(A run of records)
************
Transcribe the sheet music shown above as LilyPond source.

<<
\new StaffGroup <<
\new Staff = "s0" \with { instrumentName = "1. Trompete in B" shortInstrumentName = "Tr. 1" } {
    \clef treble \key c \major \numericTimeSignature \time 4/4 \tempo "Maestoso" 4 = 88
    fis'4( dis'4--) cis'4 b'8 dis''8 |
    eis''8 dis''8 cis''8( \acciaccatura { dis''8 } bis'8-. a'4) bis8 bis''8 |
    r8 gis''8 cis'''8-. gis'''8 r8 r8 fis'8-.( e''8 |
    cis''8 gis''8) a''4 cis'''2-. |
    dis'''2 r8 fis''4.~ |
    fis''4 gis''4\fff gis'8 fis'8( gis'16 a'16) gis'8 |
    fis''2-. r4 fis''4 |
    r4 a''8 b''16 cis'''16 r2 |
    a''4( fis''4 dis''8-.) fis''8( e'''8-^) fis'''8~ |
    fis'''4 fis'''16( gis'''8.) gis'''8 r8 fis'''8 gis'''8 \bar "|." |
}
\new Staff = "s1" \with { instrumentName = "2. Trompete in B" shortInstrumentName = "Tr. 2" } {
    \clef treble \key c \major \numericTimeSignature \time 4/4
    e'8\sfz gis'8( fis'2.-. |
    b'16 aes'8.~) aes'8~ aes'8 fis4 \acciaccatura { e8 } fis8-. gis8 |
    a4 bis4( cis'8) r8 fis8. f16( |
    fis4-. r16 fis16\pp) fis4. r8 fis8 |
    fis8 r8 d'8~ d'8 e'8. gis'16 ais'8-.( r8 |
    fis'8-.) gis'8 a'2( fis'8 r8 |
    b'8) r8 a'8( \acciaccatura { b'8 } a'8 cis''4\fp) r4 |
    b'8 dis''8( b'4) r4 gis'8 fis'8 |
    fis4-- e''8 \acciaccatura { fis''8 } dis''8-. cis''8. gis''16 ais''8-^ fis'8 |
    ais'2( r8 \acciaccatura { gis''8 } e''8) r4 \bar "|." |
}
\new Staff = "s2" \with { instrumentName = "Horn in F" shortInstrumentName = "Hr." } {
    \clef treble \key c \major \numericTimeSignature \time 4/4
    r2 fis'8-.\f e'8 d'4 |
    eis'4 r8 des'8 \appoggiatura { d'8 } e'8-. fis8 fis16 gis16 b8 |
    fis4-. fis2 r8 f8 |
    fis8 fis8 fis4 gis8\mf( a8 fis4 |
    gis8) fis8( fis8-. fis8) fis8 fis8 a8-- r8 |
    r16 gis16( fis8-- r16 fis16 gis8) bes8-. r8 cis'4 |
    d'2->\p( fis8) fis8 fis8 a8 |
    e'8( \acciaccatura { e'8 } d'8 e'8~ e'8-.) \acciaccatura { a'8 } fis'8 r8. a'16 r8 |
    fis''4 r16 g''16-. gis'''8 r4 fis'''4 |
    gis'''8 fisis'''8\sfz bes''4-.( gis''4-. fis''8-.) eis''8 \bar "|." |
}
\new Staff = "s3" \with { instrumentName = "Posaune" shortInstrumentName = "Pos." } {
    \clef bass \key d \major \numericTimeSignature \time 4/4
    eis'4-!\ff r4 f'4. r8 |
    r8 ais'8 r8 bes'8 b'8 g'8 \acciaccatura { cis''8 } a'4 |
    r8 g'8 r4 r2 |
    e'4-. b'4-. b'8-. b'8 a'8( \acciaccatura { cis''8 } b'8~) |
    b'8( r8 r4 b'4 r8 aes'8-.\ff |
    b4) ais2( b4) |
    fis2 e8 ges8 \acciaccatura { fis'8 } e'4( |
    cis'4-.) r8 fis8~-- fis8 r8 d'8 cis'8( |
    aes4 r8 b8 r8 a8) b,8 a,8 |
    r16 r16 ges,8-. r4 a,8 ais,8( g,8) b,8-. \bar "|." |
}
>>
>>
************
= TASK GOAL =
Count the lines of the records that contain the string "time", and give only the number.

= RESPONSE TO THIS EXERCISE =
4